Print the data that follows again, keeping every line exact.

• **RECORD EXCERPTS**
● ● ●
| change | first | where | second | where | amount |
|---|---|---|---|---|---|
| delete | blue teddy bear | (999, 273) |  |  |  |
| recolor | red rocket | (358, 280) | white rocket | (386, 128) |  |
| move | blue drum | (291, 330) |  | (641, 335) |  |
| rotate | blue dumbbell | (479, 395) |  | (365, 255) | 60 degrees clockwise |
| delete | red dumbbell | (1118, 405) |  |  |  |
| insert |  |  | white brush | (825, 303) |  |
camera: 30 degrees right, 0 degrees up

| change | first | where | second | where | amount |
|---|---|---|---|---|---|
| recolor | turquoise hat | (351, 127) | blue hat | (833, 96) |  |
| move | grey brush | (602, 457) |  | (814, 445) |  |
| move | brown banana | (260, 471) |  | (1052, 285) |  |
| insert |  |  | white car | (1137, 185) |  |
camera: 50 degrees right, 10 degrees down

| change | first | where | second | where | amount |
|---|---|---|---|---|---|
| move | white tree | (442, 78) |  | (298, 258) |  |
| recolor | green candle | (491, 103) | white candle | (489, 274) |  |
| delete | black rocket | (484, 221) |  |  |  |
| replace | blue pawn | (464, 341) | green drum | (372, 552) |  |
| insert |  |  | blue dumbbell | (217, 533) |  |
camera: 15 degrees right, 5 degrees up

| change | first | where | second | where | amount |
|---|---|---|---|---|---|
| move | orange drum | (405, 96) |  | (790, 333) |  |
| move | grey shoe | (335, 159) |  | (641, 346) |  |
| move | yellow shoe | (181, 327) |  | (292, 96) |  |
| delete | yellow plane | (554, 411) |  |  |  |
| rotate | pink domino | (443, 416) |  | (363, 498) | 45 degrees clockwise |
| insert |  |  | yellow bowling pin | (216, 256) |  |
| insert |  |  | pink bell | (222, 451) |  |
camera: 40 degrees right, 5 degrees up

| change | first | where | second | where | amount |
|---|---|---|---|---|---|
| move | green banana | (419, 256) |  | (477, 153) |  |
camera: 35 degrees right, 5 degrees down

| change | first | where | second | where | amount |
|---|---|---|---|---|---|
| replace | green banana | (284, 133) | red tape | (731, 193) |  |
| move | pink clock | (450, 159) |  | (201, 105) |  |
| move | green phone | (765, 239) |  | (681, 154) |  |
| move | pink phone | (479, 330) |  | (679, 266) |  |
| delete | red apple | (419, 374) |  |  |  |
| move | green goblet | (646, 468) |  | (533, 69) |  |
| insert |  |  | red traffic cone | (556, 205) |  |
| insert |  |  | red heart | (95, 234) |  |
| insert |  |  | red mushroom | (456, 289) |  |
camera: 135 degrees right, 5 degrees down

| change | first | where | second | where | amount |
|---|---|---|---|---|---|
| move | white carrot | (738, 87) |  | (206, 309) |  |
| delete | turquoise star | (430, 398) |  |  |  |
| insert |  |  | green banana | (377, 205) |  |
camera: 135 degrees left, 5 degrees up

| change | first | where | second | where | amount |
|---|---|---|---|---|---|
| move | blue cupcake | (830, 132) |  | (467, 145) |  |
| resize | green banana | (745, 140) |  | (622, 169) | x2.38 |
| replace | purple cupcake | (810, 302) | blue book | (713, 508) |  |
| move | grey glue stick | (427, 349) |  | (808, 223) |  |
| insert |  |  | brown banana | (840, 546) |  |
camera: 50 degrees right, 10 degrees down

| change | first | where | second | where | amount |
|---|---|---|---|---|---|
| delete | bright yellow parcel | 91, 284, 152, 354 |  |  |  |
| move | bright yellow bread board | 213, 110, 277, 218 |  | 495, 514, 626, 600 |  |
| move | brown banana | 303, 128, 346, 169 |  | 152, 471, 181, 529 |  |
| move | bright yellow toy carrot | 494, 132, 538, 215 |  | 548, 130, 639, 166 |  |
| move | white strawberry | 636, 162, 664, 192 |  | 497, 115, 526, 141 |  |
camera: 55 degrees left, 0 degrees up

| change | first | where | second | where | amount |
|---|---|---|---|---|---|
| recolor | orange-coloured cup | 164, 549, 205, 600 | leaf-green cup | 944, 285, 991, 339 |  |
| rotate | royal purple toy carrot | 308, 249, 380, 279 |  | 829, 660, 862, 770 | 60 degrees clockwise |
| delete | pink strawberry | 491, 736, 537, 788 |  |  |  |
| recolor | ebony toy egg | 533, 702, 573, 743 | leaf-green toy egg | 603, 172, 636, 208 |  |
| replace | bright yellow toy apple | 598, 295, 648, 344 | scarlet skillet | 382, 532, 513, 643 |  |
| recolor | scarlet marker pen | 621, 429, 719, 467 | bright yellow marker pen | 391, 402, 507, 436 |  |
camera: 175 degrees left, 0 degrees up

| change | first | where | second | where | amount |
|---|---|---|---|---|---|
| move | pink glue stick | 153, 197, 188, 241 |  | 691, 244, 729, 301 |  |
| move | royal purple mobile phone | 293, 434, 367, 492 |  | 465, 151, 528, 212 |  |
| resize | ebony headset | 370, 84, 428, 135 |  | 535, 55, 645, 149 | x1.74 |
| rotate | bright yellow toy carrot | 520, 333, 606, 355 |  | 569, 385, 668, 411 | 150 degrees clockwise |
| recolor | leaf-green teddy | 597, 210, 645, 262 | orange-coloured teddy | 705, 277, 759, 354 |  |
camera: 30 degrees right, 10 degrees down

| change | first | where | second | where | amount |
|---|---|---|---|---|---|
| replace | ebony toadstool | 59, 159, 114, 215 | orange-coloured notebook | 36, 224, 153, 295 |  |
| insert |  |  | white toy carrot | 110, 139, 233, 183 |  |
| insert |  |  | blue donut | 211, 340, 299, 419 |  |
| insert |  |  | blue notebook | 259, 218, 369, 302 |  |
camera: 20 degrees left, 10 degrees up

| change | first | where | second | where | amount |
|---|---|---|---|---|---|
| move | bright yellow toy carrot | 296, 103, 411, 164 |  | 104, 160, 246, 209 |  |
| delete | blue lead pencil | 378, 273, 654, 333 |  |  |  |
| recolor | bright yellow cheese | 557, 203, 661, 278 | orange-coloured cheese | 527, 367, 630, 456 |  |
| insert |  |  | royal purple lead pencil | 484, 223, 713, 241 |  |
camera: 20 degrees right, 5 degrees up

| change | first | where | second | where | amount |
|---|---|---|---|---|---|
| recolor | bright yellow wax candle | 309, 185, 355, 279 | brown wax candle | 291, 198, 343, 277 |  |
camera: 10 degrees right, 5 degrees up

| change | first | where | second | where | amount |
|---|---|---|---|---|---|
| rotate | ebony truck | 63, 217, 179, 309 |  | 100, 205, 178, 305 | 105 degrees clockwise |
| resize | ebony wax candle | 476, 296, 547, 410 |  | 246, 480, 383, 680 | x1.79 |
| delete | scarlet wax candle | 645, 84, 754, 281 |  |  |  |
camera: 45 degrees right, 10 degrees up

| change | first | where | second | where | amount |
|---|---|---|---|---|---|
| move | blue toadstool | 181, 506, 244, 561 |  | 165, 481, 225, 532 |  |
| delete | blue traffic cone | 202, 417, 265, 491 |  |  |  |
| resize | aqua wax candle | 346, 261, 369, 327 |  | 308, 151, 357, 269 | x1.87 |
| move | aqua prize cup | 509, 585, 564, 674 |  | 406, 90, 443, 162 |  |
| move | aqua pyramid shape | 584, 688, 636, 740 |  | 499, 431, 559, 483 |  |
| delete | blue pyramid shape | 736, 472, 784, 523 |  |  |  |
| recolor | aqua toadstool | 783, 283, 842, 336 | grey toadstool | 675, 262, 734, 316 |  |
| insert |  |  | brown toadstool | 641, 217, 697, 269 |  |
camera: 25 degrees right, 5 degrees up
● ● ●
• **THE ANSWER**
| change | first | where | second | where | amount |
|---|---|---|---|---|---|
| delete | blue teddy bear | (999, 273) |  |  |  |
| recolor | red rocket | (358, 280) | white rocket | (386, 128) |  |
| move | blue drum | (291, 330) |  | (641, 335) |  |
| rotate | blue dumbbell | (479, 395) |  | (365, 255) | 60 degrees clockwise |
| delete | red dumbbell | (1118, 405) |  |  |  |
| insert |  |  | white brush | (825, 303) |  |
camera: 30 degrees right, 0 degrees up

| change | first | where | second | where | amount |
|---|---|---|---|---|---|
| recolor | turquoise hat | (351, 127) | blue hat | (833, 96) |  |
| move | grey brush | (602, 457) |  | (814, 445) |  |
| move | brown banana | (260, 471) |  | (1052, 285) |  |
| insert |  |  | white car | (1137, 185) |  |
camera: 50 degrees right, 10 degrees down

| change | first | where | second | where | amount |
|---|---|---|---|---|---|
| move | white tree | (442, 78) |  | (298, 258) |  |
| recolor | green candle | (491, 103) | white candle | (489, 274) |  |
| delete | black rocket | (484, 221) |  |  |  |
| replace | blue pawn | (464, 341) | green drum | (372, 552) |  |
| insert |  |  | blue dumbbell | (217, 533) |  |
camera: 15 degrees right, 5 degrees up

| change | first | where | second | where | amount |
|---|---|---|---|---|---|
| move | orange drum | (405, 96) |  | (790, 333) |  |
| move | grey shoe | (335, 159) |  | (641, 346) |  |
| move | yellow shoe | (181, 327) |  | (292, 96) |  |
| delete | yellow plane | (554, 411) |  |  |  |
| rotate | pink domino | (443, 416) |  | (363, 498) | 45 degrees clockwise |
| insert |  |  | yellow bowling pin | (216, 256) |  |
| insert |  |  | pink bell | (222, 451) |  |
camera: 40 degrees right, 5 degrees up

| change | first | where | second | where | amount |
|---|---|---|---|---|---|
| move | green banana | (419, 256) |  | (477, 153) |  |
camera: 35 degrees right, 5 degrees down

| change | first | where | second | where | amount |
|---|---|---|---|---|---|
| replace | green banana | (284, 133) | red tape | (731, 193) |  |
| move | pink clock | (450, 159) |  | (201, 105) |  |
| move | green phone | (765, 239) |  | (681, 154) |  |
| move | pink phone | (479, 330) |  | (679, 266) |  |
| delete | red apple | (419, 374) |  |  |  |
| move | green goblet | (646, 468) |  | (533, 69) |  |
| insert |  |  | red traffic cone | (556, 205) |  |
| insert |  |  | red heart | (95, 234) |  |
| insert |  |  | red mushroom | (456, 289) |  |
camera: 135 degrees right, 5 degrees down

| change | first | where | second | where | amount |
|---|---|---|---|---|---|
| move | white carrot | (738, 87) |  | (206, 309) |  |
| delete | turquoise star | (430, 398) |  |  |  |
| insert |  |  | green banana | (377, 205) |  |
camera: 135 degrees left, 5 degrees up

| change | first | where | second | where | amount |
|---|---|---|---|---|---|
| move | blue cupcake | (830, 132) |  | (467, 145) |  |
| resize | green banana | (745, 140) |  | (622, 169) | x2.38 |
| replace | purple cupcake | (810, 302) | blue book | (713, 508) |  |
| move | grey glue stick | (427, 349) |  | (808, 223) |  |
| insert |  |  | brown banana | (840, 546) |  |
camera: 50 degrees right, 10 degrees down

| change | first | where | second | where | amount |
|---|---|---|---|---|---|
| delete | bright yellow parcel | 91, 284, 152, 354 |  |  |  |
| move | bright yellow bread board | 213, 110, 277, 218 |  | 495, 514, 626, 600 |  |
| move | brown banana | 303, 128, 346, 169 |  | 152, 471, 181, 529 |  |
| move | bright yellow toy carrot | 494, 132, 538, 215 |  | 548, 130, 639, 166 |  |
| move | white strawberry | 636, 162, 664, 192 |  | 497, 115, 526, 141 |  |
camera: 55 degrees left, 0 degrees up

| change | first | where | second | where | amount |
|---|---|---|---|---|---|
| recolor | orange-coloured cup | 164, 549, 205, 600 | leaf-green cup | 944, 285, 991, 339 |  |
| rotate | royal purple toy carrot | 308, 249, 380, 279 |  | 829, 660, 862, 770 | 60 degrees clockwise |
| delete | pink strawberry | 491, 736, 537, 788 |  |  |  |
| recolor | ebony toy egg | 533, 702, 573, 743 | leaf-green toy egg | 603, 172, 636, 208 |  |
| replace | bright yellow toy apple | 598, 295, 648, 344 | scarlet skillet | 382, 532, 513, 643 |  |
| recolor | scarlet marker pen | 621, 429, 719, 467 | bright yellow marker pen | 391, 402, 507, 436 |  |
camera: 175 degrees left, 0 degrees up

| change | first | where | second | where | amount |
|---|---|---|---|---|---|
| move | pink glue stick | 153, 197, 188, 241 |  | 691, 244, 729, 301 |  |
| move | royal purple mobile phone | 293, 434, 367, 492 |  | 465, 151, 528, 212 |  |
| resize | ebony headset | 370, 84, 428, 135 |  | 535, 55, 645, 149 | x1.74 |
| rotate | bright yellow toy carrot | 520, 333, 606, 355 |  | 569, 385, 668, 411 | 150 degrees clockwise |
| recolor | leaf-green teddy | 597, 210, 645, 262 | orange-coloured teddy | 705, 277, 759, 354 |  |
camera: 30 degrees right, 10 degrees down

| change | first | where | second | where | amount |
|---|---|---|---|---|---|
| replace | ebony toadstool | 59, 159, 114, 215 | orange-coloured notebook | 36, 224, 153, 295 |  |
| insert |  |  | white toy carrot | 110, 139, 233, 183 |  |
| insert |  |  | blue donut | 211, 340, 299, 419 |  |
| insert |  |  | blue notebook | 259, 218, 369, 302 |  |
camera: 20 degrees left, 10 degrees up

| change | first | where | second | where | amount |
|---|---|---|---|---|---|
| move | bright yellow toy carrot | 296, 103, 411, 164 |  | 104, 160, 246, 209 |  |
| delete | blue lead pencil | 378, 273, 654, 333 |  |  |  |
| recolor | bright yellow cheese | 557, 203, 661, 278 | orange-coloured cheese | 527, 367, 630, 456 |  |
| insert |  |  | royal purple lead pencil | 484, 223, 713, 241 |  |
camera: 20 degrees right, 5 degrees up

| change | first | where | second | where | amount |
|---|---|---|---|---|---|
| recolor | bright yellow wax candle | 309, 185, 355, 279 | brown wax candle | 291, 198, 343, 277 |  |
camera: 10 degrees right, 5 degrees up

| change | first | where | second | where | amount |
|---|---|---|---|---|---|
| rotate | ebony truck | 63, 217, 179, 309 |  | 100, 205, 178, 305 | 105 degrees clockwise |
| resize | ebony wax candle | 476, 296, 547, 410 |  | 246, 480, 383, 680 | x1.79 |
| delete | scarlet wax candle | 645, 84, 754, 281 |  |  |  |
camera: 45 degrees right, 10 degrees up

| change | first | where | second | where | amount |
|---|---|---|---|---|---|
| move | blue toadstool | 181, 506, 244, 561 |  | 165, 481, 225, 532 |  |
| delete | blue traffic cone | 202, 417, 265, 491 |  |  |  |
| resize | aqua wax candle | 346, 261, 369, 327 |  | 308, 151, 357, 269 | x1.87 |
| move | aqua prize cup | 509, 585, 564, 674 |  | 406, 90, 443, 162 |  |
| move | aqua pyramid shape | 584, 688, 636, 740 |  | 499, 431, 559, 483 |  |
| delete | blue pyramid shape | 736, 472, 784, 523 |  |  |  |
| recolor | aqua toadstool | 783, 283, 842, 336 | grey toadstool | 675, 262, 734, 316 |  |
| insert |  |  | brown toadstool | 641, 217, 697, 269 |  |
camera: 25 degrees right, 5 degrees up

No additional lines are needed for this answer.